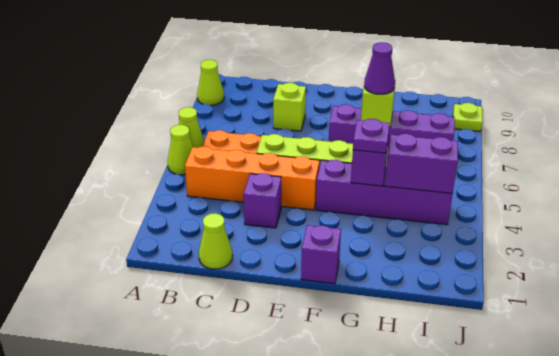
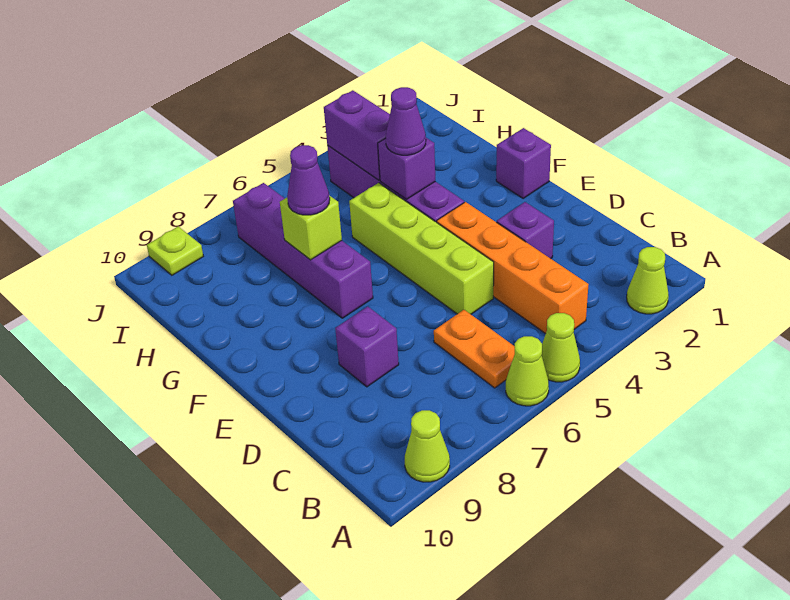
lime cone C1 level 1 -> lime cone A2 level 1
lime brick D8 level 1 -> purple brick D8 level 1
purple plate G4 level 3 -> purple cone G4 level 3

++++++++++

— Problem requirements —
Leave out the pictures and return the listing exactly.

— Problem solution —
lime cone C1 level 1 -> lime cone A2 level 1
lime brick D8 level 1 -> purple brick D8 level 1
purple plate G4 level 3 -> purple cone G4 level 3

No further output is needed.